> WHAT YOU NEED TO DO:
In the entries below, filter for the word "gift" and copy every matching line.

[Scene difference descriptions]
━━━━━━━━━━━━━━━━
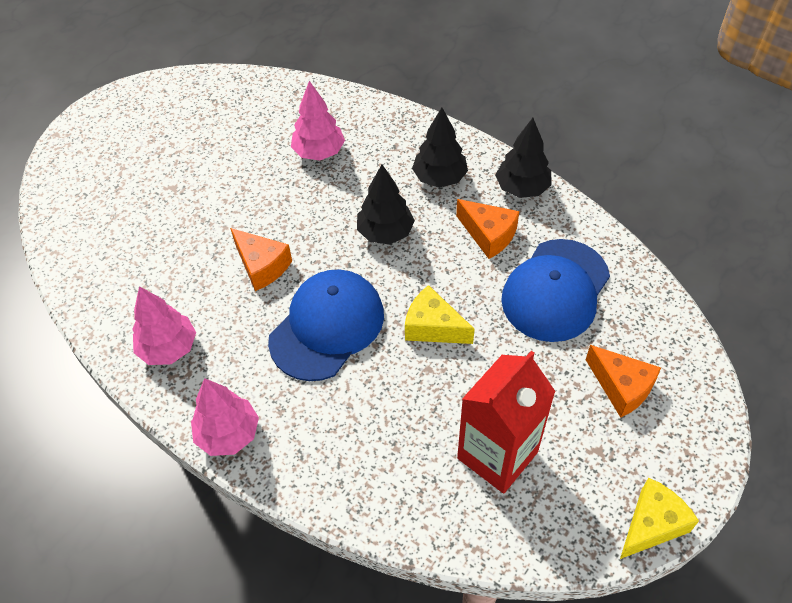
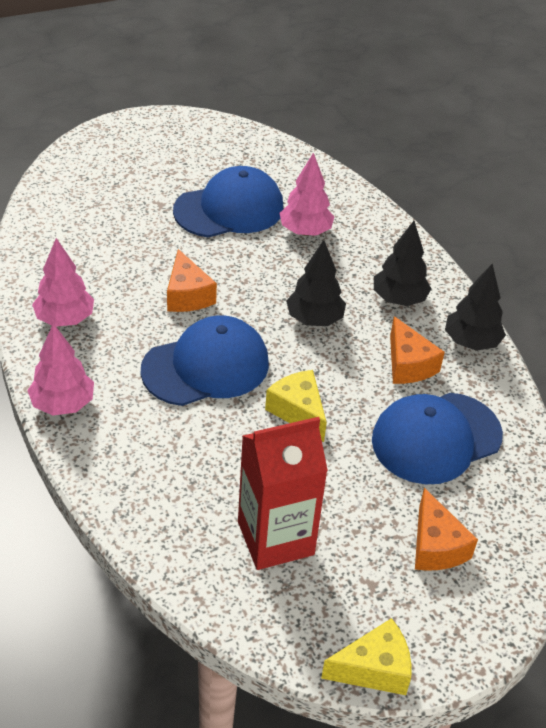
camera: 25 degrees right, 10 degrees down
(238, 162) = (229, 209): none -> blue cap

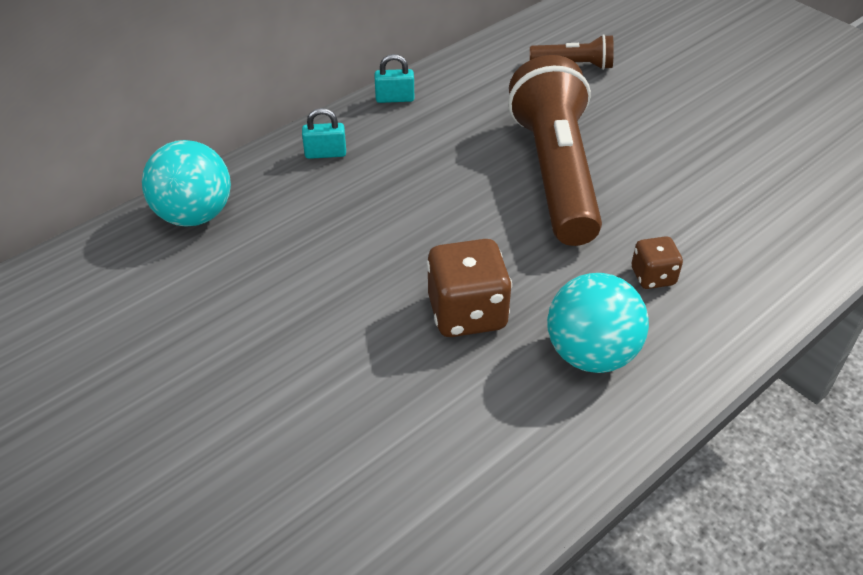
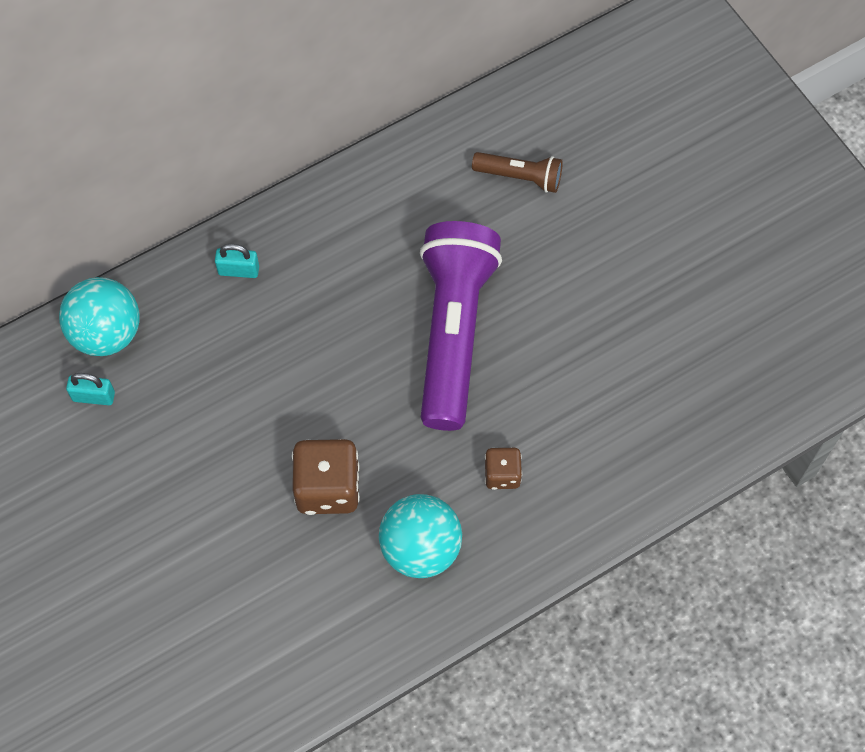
camera: 10 degrees right, 20 degrees up
(395, 98) = (321, 200): turquoise padlock -> turquoise padlock (93, 396)
(555, 173) = (453, 333): brown flashlight -> purple flashlight

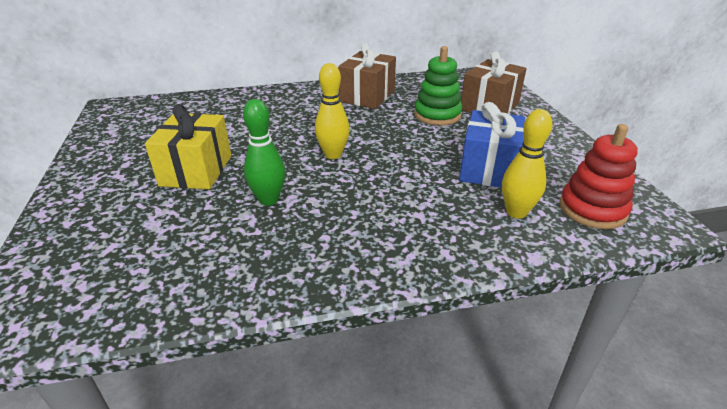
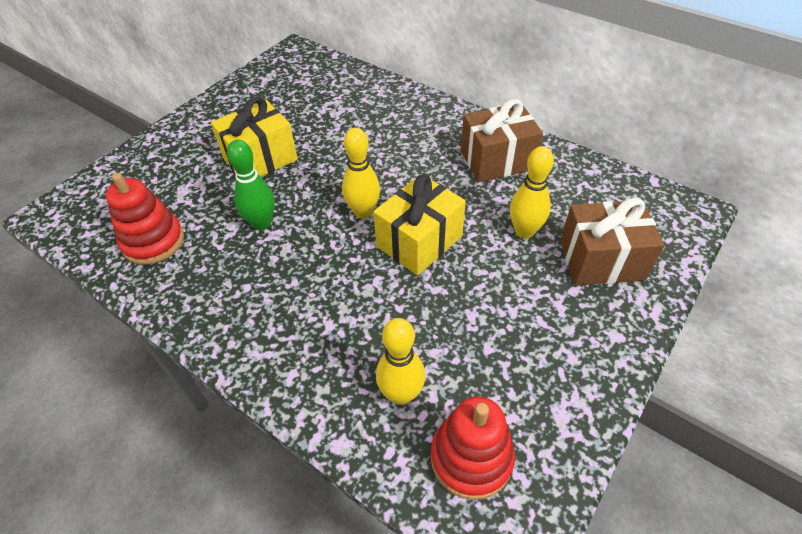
camera: 50 degrees right, 15 degrees up
(184, 267) = (153, 241): none -> red stacking toy
(393, 148) = (419, 241): none -> yellow gift
(437, 115) = (524, 231): green stacking toy -> yellow bowling pin
(488, 169) = (459, 331): blue gift -> none

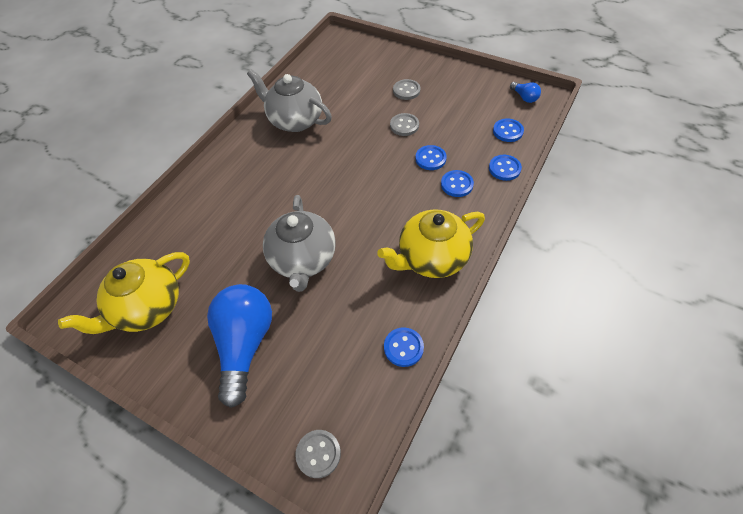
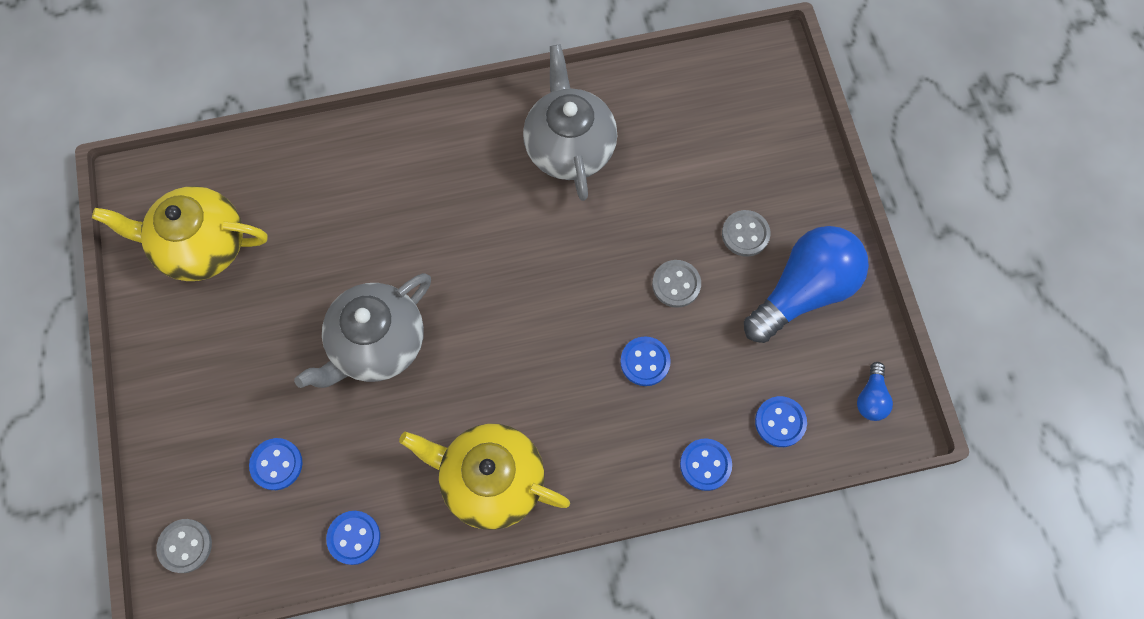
camera: 45 degrees right, 15 degrees up
(245, 344) = (237, 378): blue light bulb -> blue light bulb (804, 291)
(457, 184) = (628, 426): blue button -> blue button (276, 464)

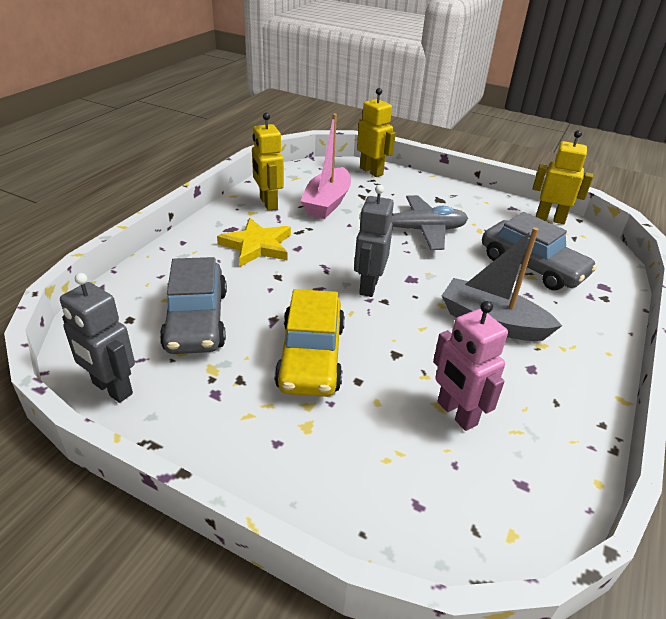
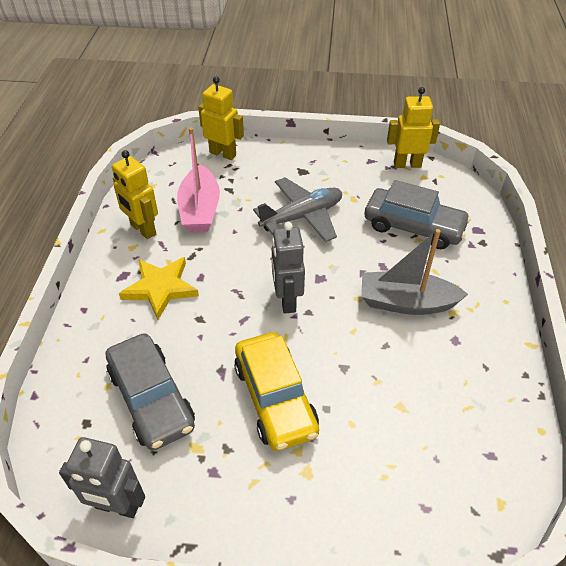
camera: 20 degrees left, 10 degrees up
(456, 413) = (417, 409): pink robot -> none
━━━━━━━━━━━━━━━━
> RESULT BELOW:
(393, 148) = (419, 241): none -> yellow gift
(488, 169) = (459, 331): blue gift -> none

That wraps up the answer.